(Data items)
%%

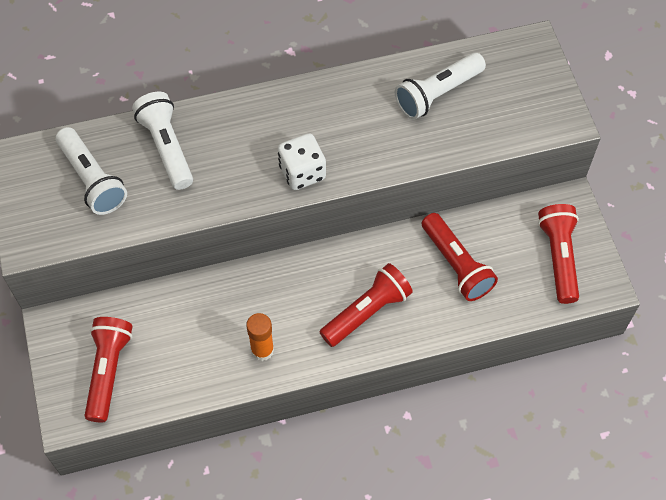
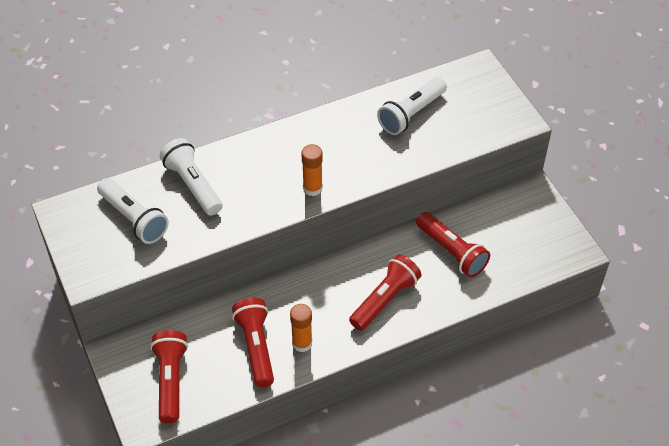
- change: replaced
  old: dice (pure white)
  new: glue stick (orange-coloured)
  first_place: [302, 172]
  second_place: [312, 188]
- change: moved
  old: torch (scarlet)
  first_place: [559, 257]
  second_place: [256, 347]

%%

Problem to solve: Find "old: torch (scarlet)" in the data above, then repeat that line and all lines after it exactly, ending with the final line.

Output of the exercise:
  old: torch (scarlet)
  first_place: [559, 257]
  second_place: [256, 347]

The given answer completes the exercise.